## Exercise instructions
Please give back only the lines below from the one containing "D5: none -> diode 1N914 (A SIG9, K GND)" to the one containing "S2: switch (+5V, SIG4) -> none", each repeated word for word, both ends included.

## Source data
------

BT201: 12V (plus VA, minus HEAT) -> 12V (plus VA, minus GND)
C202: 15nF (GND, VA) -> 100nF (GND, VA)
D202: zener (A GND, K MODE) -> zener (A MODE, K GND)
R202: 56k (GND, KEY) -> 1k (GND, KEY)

------

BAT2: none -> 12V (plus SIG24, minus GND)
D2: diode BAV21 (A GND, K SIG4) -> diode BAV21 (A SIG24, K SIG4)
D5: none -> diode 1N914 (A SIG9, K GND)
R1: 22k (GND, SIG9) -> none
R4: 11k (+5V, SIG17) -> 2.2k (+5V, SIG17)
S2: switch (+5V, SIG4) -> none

------

## Response box
D5: none -> diode 1N914 (A SIG9, K GND)
R1: 22k (GND, SIG9) -> none
R4: 11k (+5V, SIG17) -> 2.2k (+5V, SIG17)
S2: switch (+5V, SIG4) -> none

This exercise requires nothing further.